WHAT YOU WILL DO:
Among the entries below, please show each line that carries the word "NAND".
___ THE INPUT ___
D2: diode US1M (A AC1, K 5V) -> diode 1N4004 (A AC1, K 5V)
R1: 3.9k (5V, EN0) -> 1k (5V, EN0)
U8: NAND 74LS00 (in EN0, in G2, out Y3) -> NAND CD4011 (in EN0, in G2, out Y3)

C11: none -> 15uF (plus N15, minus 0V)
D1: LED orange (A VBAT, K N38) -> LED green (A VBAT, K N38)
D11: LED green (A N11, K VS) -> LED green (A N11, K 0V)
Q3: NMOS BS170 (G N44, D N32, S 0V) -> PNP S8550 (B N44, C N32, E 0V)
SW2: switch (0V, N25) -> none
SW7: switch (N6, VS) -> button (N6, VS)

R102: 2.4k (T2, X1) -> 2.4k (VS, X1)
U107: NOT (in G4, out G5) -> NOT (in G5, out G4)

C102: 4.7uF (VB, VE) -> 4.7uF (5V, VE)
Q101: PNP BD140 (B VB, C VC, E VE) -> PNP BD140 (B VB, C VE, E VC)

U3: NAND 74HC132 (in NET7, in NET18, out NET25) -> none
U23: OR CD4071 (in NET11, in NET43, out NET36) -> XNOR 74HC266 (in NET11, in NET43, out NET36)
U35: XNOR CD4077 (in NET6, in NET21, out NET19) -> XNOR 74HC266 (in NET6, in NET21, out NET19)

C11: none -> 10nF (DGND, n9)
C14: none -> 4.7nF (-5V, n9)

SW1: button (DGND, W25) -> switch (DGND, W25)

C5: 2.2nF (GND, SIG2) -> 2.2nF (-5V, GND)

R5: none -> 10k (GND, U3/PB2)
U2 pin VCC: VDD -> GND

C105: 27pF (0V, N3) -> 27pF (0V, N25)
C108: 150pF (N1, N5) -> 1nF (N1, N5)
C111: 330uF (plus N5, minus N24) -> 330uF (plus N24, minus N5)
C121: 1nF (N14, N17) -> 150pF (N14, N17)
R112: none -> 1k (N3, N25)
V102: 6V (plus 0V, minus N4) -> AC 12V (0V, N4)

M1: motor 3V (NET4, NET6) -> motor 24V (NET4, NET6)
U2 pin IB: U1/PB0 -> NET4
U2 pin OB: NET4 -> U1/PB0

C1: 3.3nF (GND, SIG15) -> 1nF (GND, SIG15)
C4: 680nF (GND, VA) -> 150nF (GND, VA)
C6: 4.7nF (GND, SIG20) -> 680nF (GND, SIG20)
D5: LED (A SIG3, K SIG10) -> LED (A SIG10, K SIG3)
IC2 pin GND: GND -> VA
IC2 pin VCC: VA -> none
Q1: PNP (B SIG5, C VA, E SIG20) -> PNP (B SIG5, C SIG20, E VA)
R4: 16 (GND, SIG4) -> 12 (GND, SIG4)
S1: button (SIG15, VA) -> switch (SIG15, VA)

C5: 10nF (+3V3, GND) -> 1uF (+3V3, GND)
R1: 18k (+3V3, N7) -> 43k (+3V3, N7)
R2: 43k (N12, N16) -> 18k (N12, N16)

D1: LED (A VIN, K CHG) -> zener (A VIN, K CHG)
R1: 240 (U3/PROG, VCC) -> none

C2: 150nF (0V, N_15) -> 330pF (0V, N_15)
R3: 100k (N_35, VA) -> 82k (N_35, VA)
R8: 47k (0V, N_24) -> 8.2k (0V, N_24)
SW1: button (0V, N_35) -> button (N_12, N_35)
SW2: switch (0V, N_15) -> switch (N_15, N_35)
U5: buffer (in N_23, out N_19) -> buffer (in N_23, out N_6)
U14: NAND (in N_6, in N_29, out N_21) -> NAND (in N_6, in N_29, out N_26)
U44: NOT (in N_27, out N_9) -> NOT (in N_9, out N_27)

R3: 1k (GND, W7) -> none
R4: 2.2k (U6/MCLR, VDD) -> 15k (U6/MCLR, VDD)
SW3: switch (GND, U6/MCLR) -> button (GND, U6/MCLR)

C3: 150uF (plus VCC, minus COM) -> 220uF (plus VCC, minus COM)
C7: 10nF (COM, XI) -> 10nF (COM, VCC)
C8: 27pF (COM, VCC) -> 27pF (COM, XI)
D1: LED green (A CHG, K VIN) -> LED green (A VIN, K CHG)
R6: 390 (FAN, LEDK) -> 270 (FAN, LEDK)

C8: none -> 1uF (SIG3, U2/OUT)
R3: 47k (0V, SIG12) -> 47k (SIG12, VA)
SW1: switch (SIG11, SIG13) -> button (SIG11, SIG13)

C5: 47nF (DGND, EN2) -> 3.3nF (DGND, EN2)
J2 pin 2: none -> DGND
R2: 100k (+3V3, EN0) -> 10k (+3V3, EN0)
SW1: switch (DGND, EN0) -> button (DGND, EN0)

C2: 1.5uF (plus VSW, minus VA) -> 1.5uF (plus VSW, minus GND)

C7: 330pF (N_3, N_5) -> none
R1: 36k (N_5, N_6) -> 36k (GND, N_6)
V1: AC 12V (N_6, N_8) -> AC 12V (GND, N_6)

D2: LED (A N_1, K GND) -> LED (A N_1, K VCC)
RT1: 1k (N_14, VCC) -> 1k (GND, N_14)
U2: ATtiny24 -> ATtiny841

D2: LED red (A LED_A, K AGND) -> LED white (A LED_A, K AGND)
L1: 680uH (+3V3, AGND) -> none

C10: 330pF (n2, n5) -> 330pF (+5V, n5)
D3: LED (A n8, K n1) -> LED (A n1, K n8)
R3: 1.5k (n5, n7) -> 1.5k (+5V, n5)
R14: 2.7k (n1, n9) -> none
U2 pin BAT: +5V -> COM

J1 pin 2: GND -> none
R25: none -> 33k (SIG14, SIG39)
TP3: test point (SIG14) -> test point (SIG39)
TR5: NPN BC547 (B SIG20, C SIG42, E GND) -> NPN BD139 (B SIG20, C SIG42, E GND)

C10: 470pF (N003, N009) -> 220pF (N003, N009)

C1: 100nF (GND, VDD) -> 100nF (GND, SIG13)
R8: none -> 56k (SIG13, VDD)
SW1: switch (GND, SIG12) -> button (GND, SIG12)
___
ANSWER:
U8: NAND 74LS00 (in EN0, in G2, out Y3) -> NAND CD4011 (in EN0, in G2, out Y3)
U3: NAND 74HC132 (in NET7, in NET18, out NET25) -> none
U14: NAND (in N_6, in N_29, out N_21) -> NAND (in N_6, in N_29, out N_26)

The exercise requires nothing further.